■ **To do**: Skipping all pictures, please restate word for word the lines from the one that contains "TFT pin GND: 5V -> GND" through the last line of the entries.

[Before-and-after change data]
Content starts

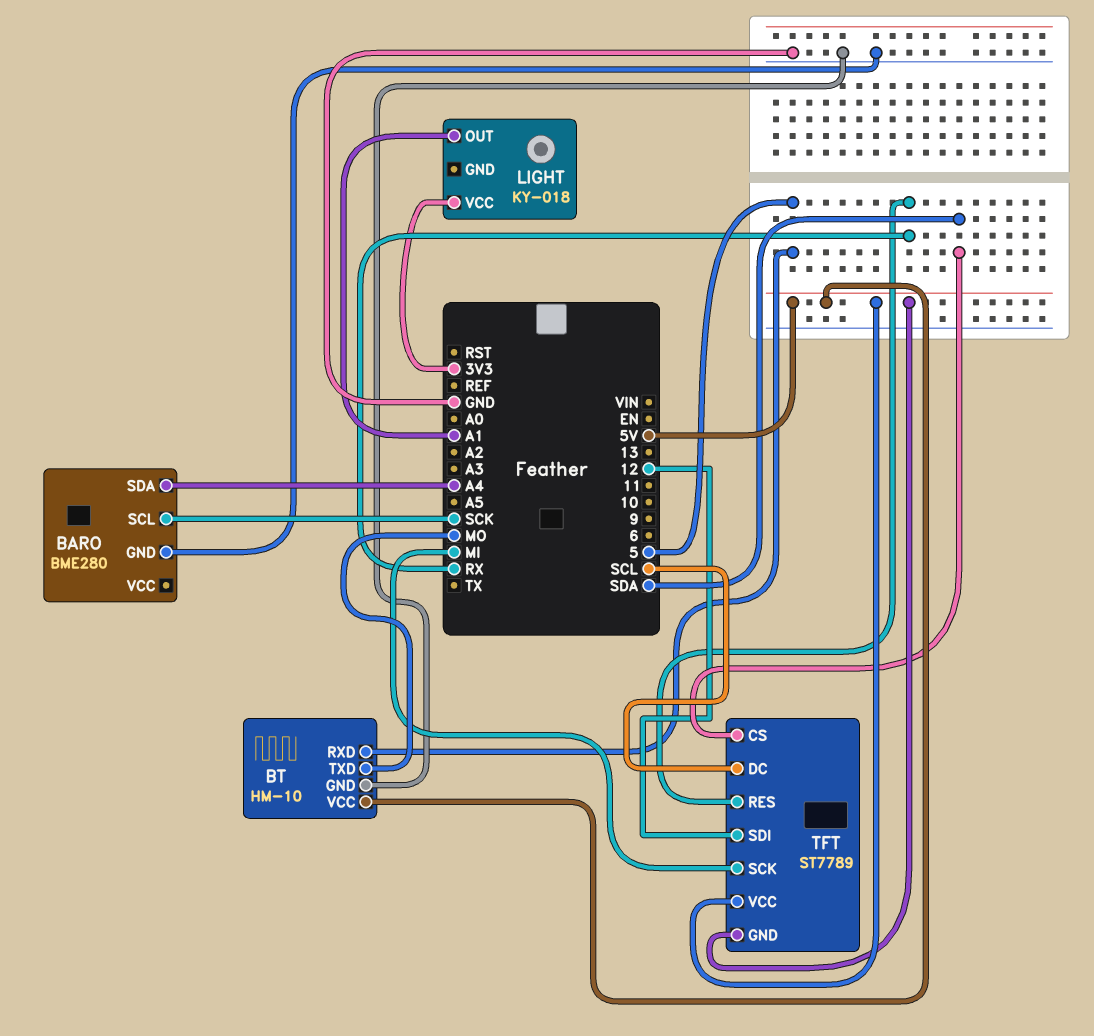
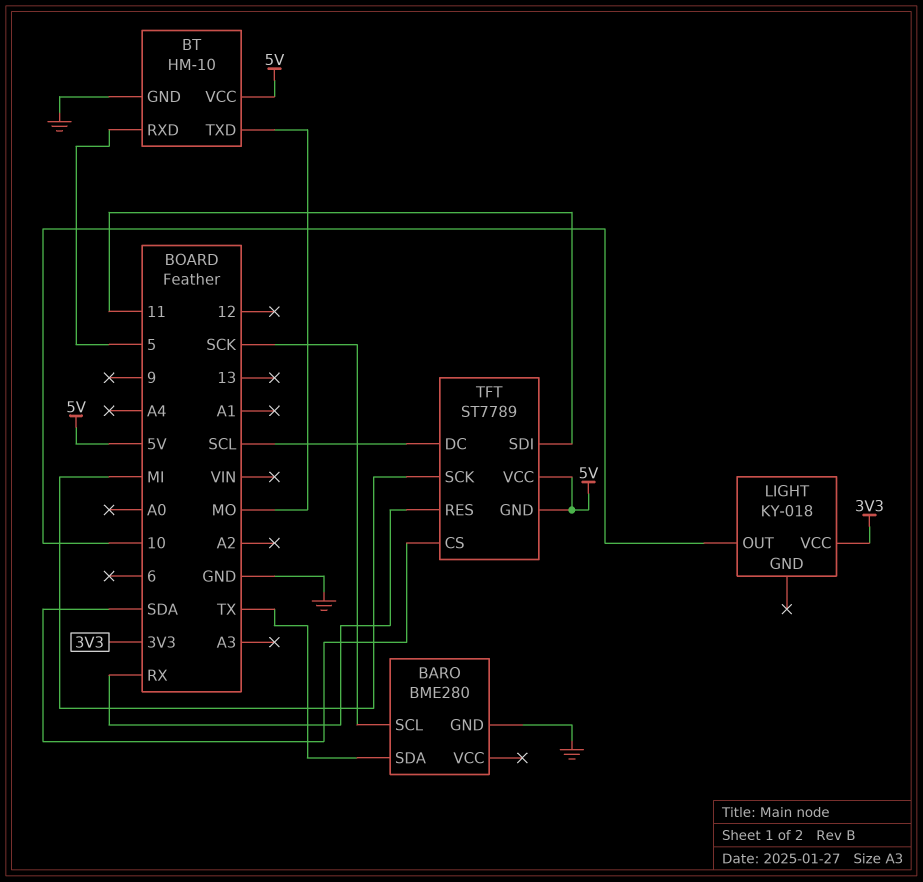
BARO pin SDA: A4 -> TX
LIGHT pin OUT: A1 -> 10
TFT pin SDI: 12 -> 11

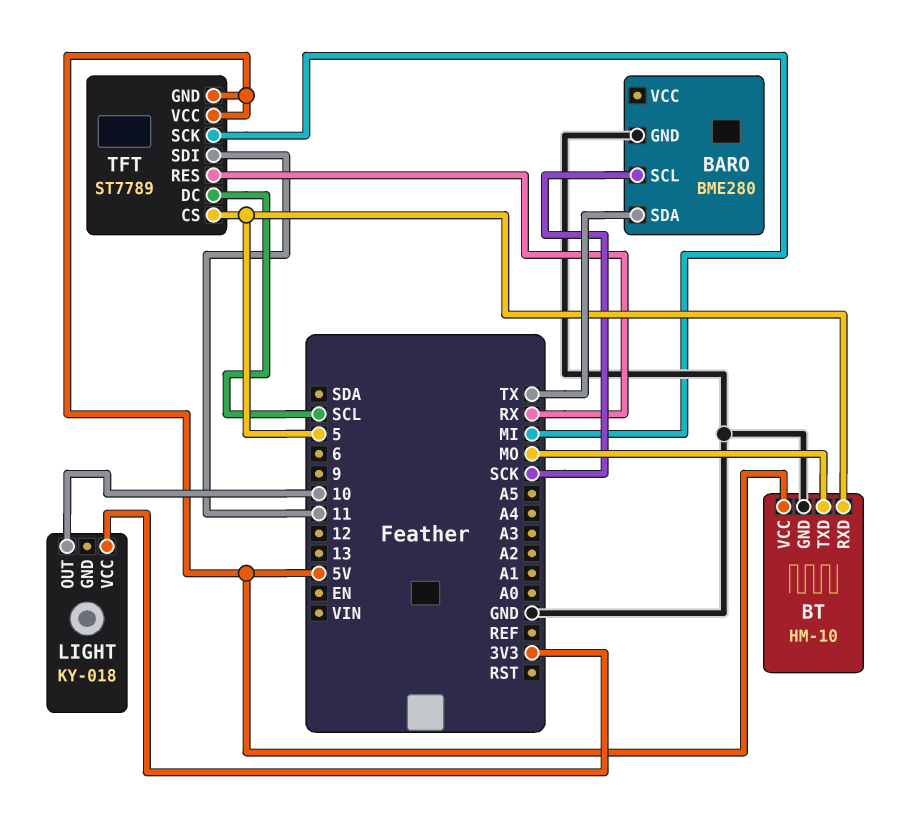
TFT pin CS: SDA -> 5

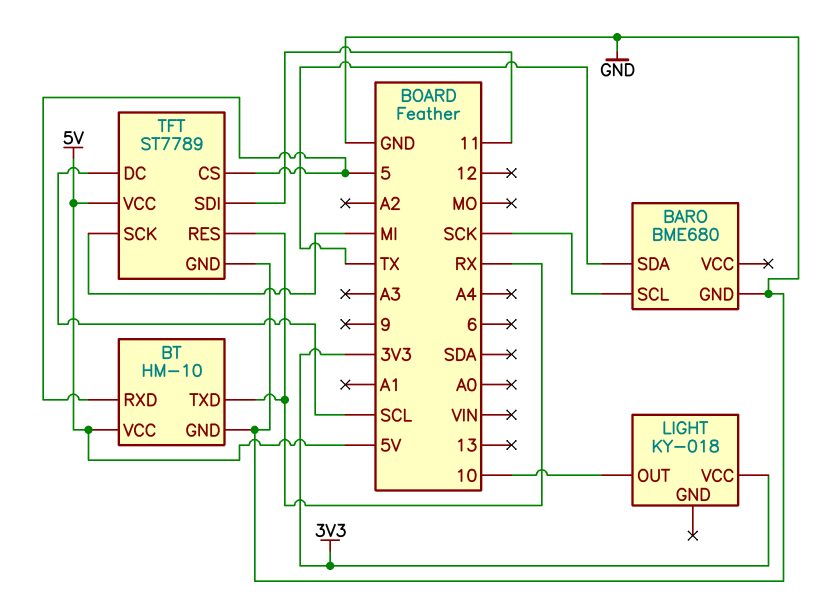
BARO: BME280 -> BME680
BT pin TXD: MO -> RX
TFT pin GND: 5V -> GND

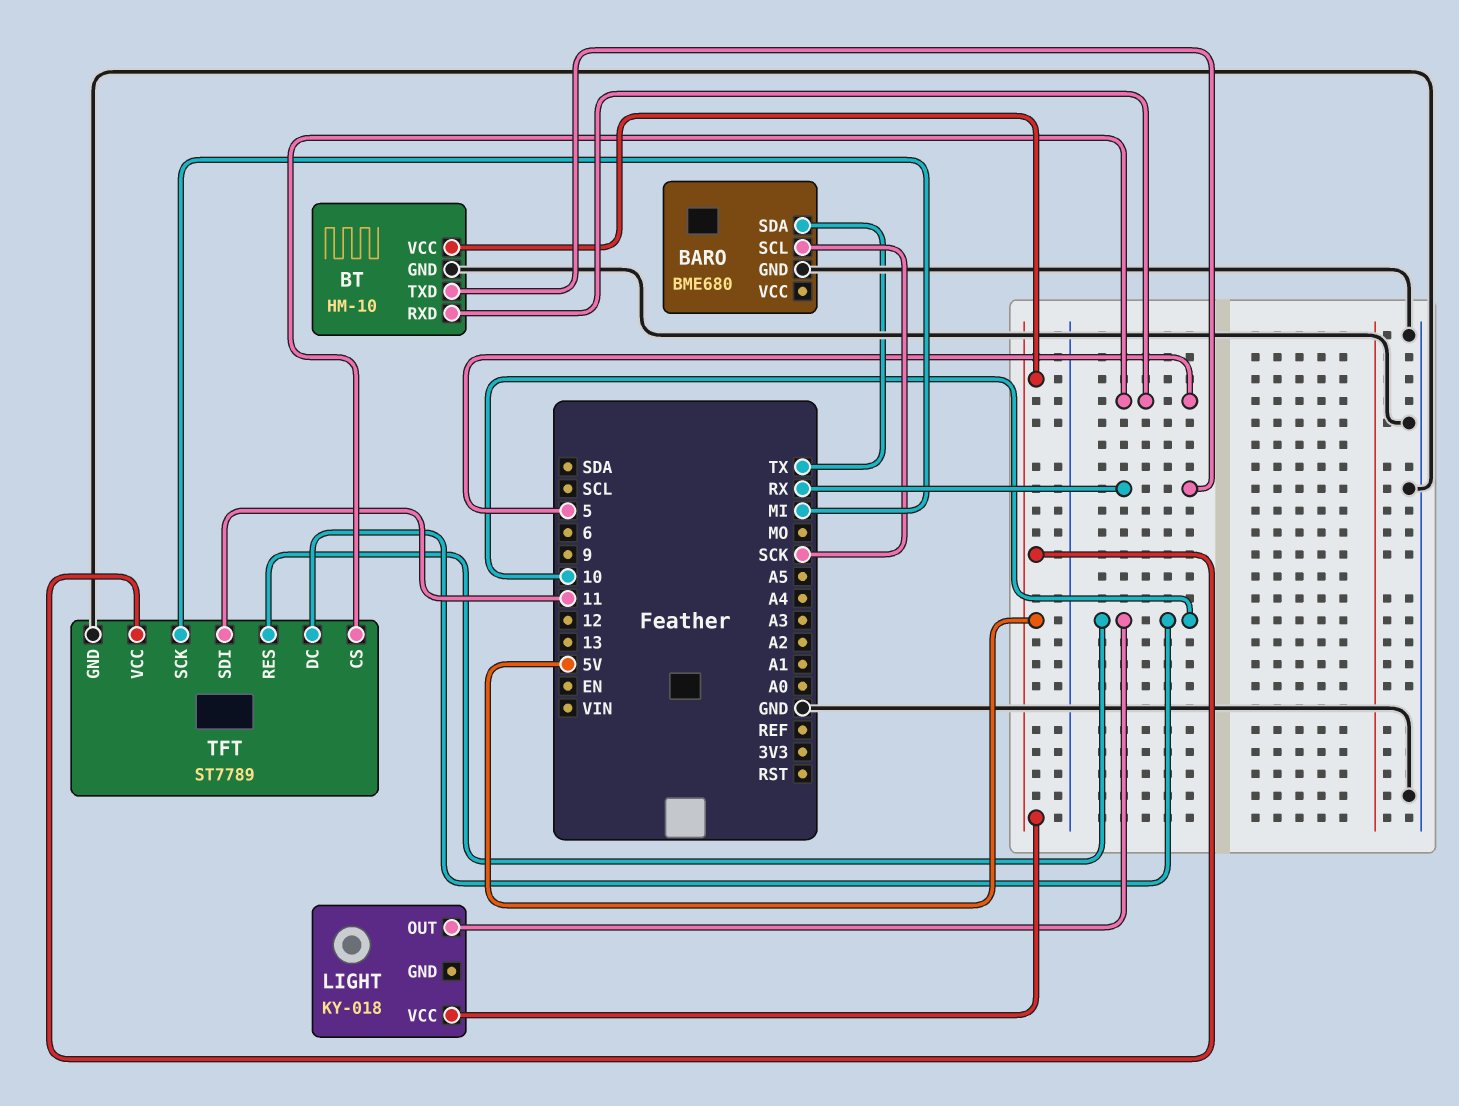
LIGHT pin VCC: 3V3 -> 5V
TFT pin DC: SCL -> 10
TFT pin RES: RX -> 10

Content ends

■ **Expected answer**:
TFT pin GND: 5V -> GND

LIGHT pin VCC: 3V3 -> 5V
TFT pin DC: SCL -> 10
TFT pin RES: RX -> 10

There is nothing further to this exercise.